#### [WHAT YOU WILL DO]
From the records below, copy out exactly the lines from the one containing "red cone [163,437,265,561]" to the one containing "red flower pot [289,529,369,630]", both included. Add nothing else.

#### [RECORDS TO PROCESS]
***
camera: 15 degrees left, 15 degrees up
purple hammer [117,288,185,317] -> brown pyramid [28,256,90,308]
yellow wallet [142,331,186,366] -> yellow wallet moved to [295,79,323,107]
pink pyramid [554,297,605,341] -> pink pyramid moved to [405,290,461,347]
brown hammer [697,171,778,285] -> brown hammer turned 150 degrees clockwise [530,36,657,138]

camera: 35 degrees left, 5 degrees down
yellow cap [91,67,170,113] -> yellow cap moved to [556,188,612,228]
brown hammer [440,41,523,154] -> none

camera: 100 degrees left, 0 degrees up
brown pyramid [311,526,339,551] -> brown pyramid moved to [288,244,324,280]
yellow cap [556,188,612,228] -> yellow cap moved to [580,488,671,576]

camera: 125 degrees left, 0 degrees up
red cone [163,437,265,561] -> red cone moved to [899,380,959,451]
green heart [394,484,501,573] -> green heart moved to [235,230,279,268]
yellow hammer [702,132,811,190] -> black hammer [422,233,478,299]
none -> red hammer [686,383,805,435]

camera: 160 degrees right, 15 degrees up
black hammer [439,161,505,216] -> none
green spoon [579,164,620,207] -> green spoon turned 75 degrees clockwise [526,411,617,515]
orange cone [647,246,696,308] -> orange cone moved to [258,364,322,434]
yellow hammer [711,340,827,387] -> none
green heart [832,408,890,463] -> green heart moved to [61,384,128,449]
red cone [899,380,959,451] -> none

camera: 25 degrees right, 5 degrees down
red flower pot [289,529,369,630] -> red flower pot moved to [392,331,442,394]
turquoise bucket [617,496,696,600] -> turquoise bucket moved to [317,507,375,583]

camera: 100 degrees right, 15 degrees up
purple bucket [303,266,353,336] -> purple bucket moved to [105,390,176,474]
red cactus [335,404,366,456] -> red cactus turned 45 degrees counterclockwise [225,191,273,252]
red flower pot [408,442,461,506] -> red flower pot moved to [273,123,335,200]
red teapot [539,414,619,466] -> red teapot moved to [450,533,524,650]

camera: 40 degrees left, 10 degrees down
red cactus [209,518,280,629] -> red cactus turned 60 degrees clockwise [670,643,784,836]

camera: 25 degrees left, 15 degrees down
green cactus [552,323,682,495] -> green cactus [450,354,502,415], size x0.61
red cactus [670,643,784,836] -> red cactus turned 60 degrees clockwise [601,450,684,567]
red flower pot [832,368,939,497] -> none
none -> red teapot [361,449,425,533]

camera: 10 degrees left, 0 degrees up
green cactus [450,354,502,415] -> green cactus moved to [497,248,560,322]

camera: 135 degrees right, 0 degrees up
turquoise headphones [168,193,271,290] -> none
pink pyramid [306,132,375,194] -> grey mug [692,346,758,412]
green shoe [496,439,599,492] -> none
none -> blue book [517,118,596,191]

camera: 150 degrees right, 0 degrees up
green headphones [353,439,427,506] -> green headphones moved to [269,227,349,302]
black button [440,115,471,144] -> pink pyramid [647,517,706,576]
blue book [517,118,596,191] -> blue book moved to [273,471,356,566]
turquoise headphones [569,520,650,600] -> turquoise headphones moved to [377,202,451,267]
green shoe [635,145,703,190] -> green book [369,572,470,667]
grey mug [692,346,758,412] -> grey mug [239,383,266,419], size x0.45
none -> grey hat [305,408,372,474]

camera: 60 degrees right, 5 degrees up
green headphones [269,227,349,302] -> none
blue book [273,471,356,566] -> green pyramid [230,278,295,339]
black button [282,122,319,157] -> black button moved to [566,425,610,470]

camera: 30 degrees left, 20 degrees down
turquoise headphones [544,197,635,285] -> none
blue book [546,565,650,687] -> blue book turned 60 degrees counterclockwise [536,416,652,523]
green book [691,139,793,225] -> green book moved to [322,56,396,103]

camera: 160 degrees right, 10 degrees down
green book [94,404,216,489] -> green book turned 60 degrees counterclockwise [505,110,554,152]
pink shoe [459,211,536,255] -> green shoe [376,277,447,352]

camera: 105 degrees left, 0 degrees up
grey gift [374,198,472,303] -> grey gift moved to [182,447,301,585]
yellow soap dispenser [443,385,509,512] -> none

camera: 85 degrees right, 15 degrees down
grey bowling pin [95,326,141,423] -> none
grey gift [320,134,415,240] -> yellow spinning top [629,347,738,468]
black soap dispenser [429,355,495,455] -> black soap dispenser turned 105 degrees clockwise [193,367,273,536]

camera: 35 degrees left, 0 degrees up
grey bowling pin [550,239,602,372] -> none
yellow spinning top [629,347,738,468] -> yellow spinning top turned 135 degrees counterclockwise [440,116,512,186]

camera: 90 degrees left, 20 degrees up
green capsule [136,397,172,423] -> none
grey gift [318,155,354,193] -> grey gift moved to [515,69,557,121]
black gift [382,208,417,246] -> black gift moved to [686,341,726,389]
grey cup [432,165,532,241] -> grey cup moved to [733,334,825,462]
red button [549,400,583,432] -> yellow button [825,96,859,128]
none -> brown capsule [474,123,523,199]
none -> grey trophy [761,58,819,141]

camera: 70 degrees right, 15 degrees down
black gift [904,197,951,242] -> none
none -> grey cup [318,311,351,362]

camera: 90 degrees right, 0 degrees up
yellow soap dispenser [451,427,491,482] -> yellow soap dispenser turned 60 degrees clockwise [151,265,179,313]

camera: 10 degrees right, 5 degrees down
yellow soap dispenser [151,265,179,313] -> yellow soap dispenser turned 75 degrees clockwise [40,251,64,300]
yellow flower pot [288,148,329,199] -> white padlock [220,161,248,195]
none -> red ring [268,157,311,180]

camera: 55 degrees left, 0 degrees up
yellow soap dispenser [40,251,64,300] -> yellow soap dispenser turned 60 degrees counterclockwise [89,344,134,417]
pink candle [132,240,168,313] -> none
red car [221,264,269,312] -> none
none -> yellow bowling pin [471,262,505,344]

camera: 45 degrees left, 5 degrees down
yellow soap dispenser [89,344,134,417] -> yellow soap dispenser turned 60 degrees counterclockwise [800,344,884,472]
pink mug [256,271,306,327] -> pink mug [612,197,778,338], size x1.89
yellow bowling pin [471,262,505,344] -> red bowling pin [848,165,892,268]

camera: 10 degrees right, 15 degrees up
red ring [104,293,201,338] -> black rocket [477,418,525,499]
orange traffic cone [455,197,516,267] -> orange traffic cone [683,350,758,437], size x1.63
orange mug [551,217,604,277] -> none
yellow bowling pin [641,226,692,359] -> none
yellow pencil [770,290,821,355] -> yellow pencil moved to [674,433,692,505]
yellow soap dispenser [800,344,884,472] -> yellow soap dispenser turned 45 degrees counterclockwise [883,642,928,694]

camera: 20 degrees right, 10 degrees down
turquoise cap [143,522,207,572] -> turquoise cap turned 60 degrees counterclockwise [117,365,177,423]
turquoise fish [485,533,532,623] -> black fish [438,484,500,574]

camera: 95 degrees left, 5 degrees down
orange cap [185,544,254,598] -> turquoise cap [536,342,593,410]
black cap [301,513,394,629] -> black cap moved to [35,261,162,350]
***
#### [YOUR SOLUTION]
red cone [163,437,265,561] -> red cone moved to [899,380,959,451]
green heart [394,484,501,573] -> green heart moved to [235,230,279,268]
yellow hammer [702,132,811,190] -> black hammer [422,233,478,299]
none -> red hammer [686,383,805,435]

camera: 160 degrees right, 15 degrees up
black hammer [439,161,505,216] -> none
green spoon [579,164,620,207] -> green spoon turned 75 degrees clockwise [526,411,617,515]
orange cone [647,246,696,308] -> orange cone moved to [258,364,322,434]
yellow hammer [711,340,827,387] -> none
green heart [832,408,890,463] -> green heart moved to [61,384,128,449]
red cone [899,380,959,451] -> none

camera: 25 degrees right, 5 degrees down
red flower pot [289,529,369,630] -> red flower pot moved to [392,331,442,394]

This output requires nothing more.